____ Source material

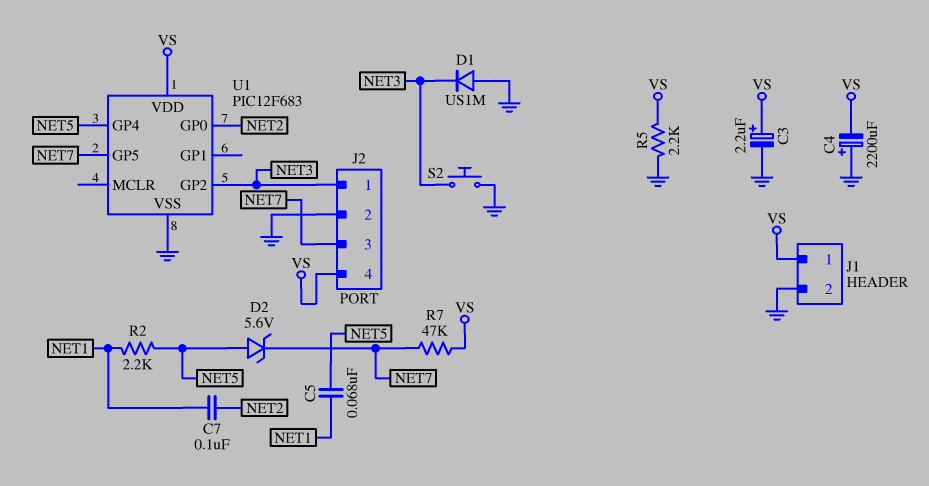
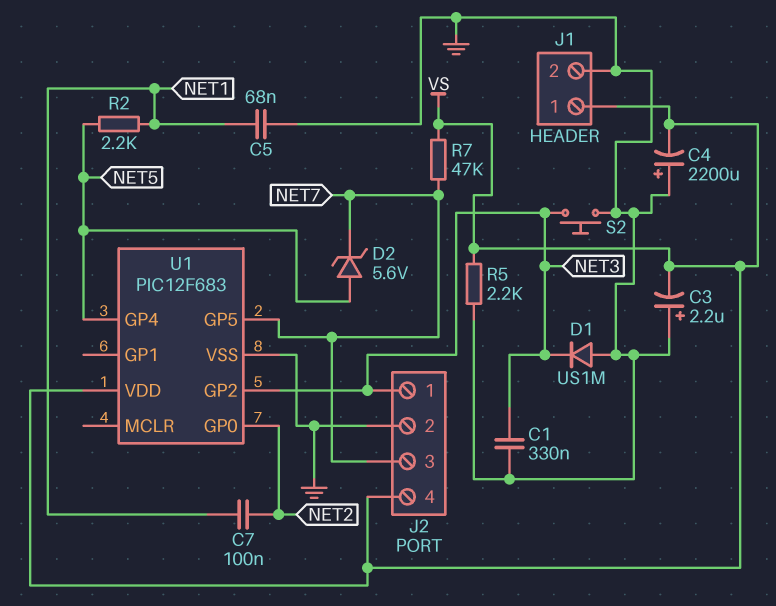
C1: none -> 330nF (GND, NET3)
C3: 2.2uF (plus VS, minus GND) -> 2.2uF (plus GND, minus VS)
C5: 68nF (NET1, NET5) -> 68nF (GND, NET1)

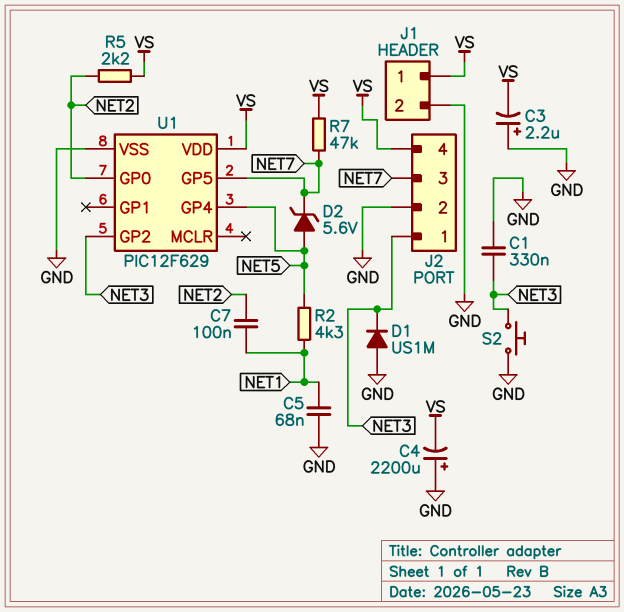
R2: 2.2k (NET1, NET5) -> 4.3k (NET1, NET5)
R5: 2.2k (GND, VS) -> 2.2k (NET2, VS)
U1: PIC12F683 -> PIC12F629

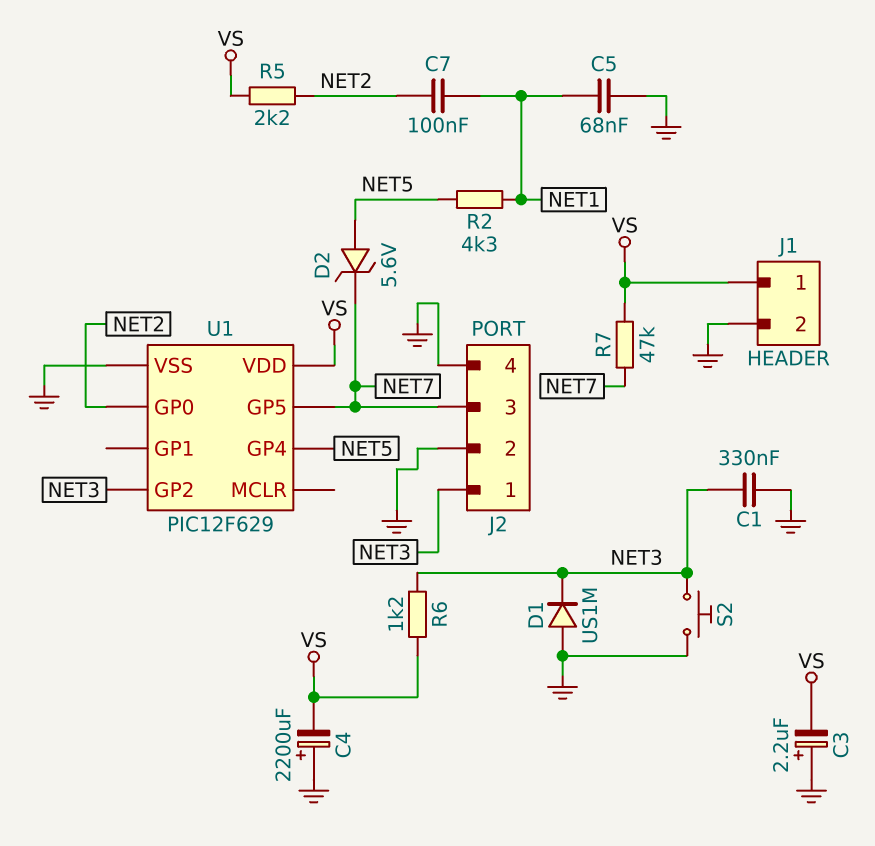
J2 pin 4: VS -> GND
R6: none -> 1.2k (NET3, VS)

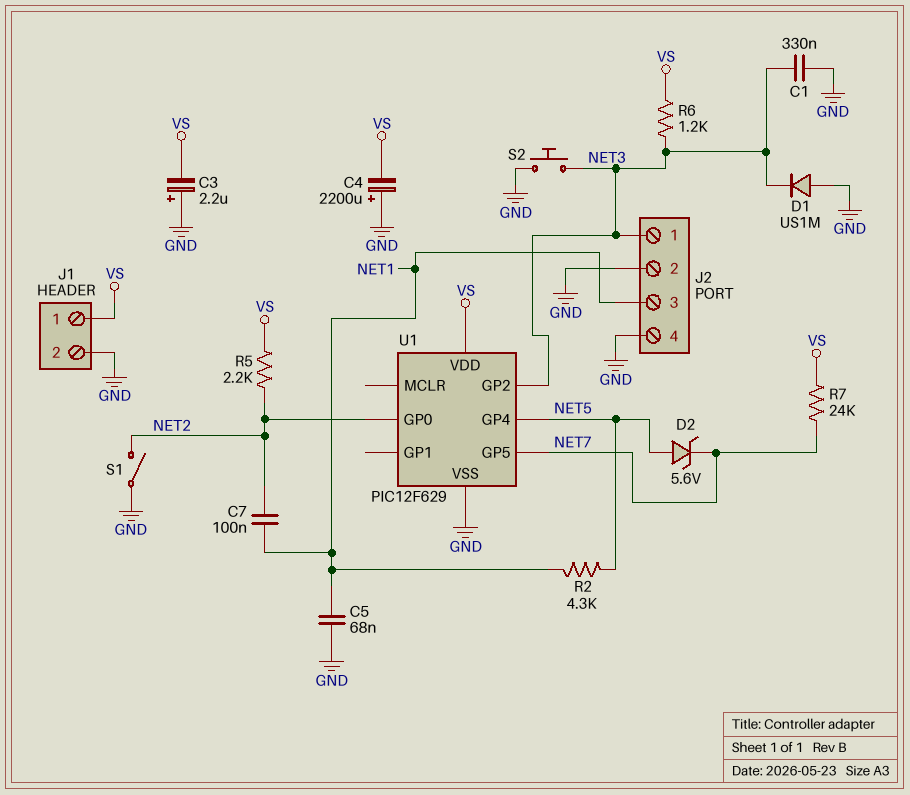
J2 pin 3: NET7 -> NET1
R7: 47k (NET7, VS) -> 24k (NET7, VS)
S1: none -> switch (GND, NET2)

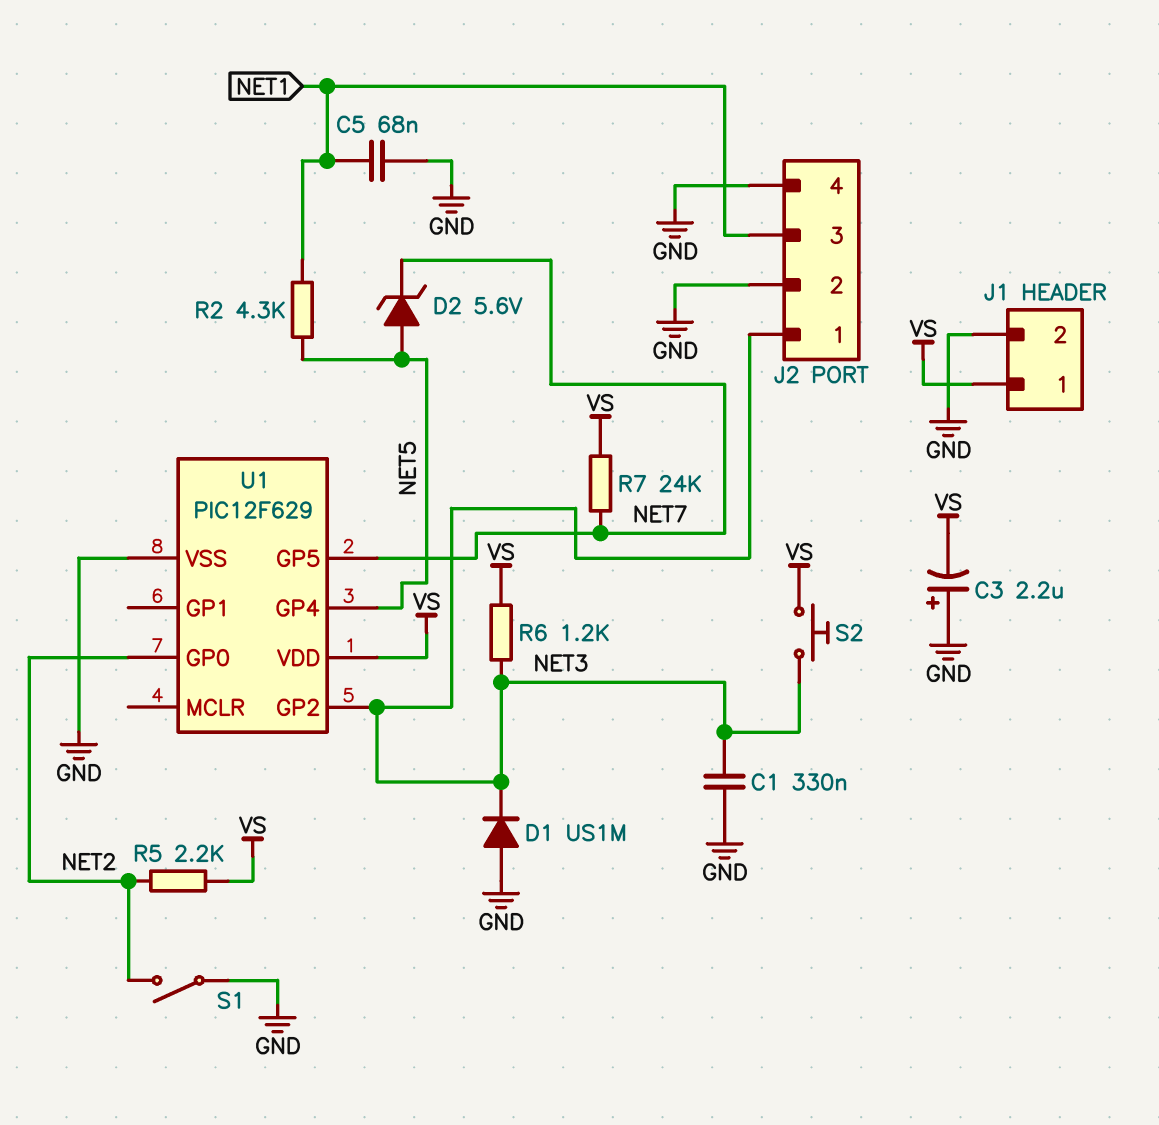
C4: 2200uF (plus GND, minus VS) -> none
C7: 100nF (NET1, NET2) -> none
S2: button (GND, NET3) -> button (NET3, VS)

________

Scan the records above and show every line in which the word "plus" occurs.

# Response
C3: 2.2uF (plus VS, minus GND) -> 2.2uF (plus GND, minus VS)
C4: 2200uF (plus GND, minus VS) -> none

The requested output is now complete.